**PROVIDED RECORDS**

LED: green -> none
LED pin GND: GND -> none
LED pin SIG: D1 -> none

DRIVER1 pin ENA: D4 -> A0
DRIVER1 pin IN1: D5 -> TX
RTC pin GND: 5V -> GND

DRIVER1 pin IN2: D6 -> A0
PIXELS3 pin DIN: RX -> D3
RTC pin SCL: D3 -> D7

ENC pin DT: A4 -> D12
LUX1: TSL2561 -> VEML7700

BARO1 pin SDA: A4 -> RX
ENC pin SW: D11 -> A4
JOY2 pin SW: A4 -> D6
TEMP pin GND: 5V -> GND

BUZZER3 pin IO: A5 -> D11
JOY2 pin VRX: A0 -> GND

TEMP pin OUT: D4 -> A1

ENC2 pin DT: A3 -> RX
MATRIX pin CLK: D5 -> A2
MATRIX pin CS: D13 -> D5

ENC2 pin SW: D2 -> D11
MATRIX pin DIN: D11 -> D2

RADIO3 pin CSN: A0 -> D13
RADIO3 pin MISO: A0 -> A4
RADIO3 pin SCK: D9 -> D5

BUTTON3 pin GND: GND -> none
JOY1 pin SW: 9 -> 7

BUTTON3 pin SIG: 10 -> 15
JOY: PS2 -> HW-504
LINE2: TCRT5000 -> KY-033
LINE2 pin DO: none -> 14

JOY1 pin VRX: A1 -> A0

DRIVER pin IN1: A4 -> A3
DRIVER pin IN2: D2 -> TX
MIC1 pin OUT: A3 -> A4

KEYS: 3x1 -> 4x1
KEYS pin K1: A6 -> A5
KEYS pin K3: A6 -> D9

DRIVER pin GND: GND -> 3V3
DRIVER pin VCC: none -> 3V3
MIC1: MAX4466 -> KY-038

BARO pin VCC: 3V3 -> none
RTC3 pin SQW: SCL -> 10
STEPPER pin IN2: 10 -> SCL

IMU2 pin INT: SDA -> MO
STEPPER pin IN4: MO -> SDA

**WHAT TO DO**
All lines of the data are to be repeated exactly as they stand.

**RESULT OF THE EXERCISE**
LED: green -> none
LED pin GND: GND -> none
LED pin SIG: D1 -> none

DRIVER1 pin ENA: D4 -> A0
DRIVER1 pin IN1: D5 -> TX
RTC pin GND: 5V -> GND

DRIVER1 pin IN2: D6 -> A0
PIXELS3 pin DIN: RX -> D3
RTC pin SCL: D3 -> D7

ENC pin DT: A4 -> D12
LUX1: TSL2561 -> VEML7700

BARO1 pin SDA: A4 -> RX
ENC pin SW: D11 -> A4
JOY2 pin SW: A4 -> D6
TEMP pin GND: 5V -> GND

BUZZER3 pin IO: A5 -> D11
JOY2 pin VRX: A0 -> GND

TEMP pin OUT: D4 -> A1

ENC2 pin DT: A3 -> RX
MATRIX pin CLK: D5 -> A2
MATRIX pin CS: D13 -> D5

ENC2 pin SW: D2 -> D11
MATRIX pin DIN: D11 -> D2

RADIO3 pin CSN: A0 -> D13
RADIO3 pin MISO: A0 -> A4
RADIO3 pin SCK: D9 -> D5

BUTTON3 pin GND: GND -> none
JOY1 pin SW: 9 -> 7

BUTTON3 pin SIG: 10 -> 15
JOY: PS2 -> HW-504
LINE2: TCRT5000 -> KY-033
LINE2 pin DO: none -> 14

JOY1 pin VRX: A1 -> A0

DRIVER pin IN1: A4 -> A3
DRIVER pin IN2: D2 -> TX
MIC1 pin OUT: A3 -> A4

KEYS: 3x1 -> 4x1
KEYS pin K1: A6 -> A5
KEYS pin K3: A6 -> D9

DRIVER pin GND: GND -> 3V3
DRIVER pin VCC: none -> 3V3
MIC1: MAX4466 -> KY-038

BARO pin VCC: 3V3 -> none
RTC3 pin SQW: SCL -> 10
STEPPER pin IN2: 10 -> SCL

IMU2 pin INT: SDA -> MO
STEPPER pin IN4: MO -> SDA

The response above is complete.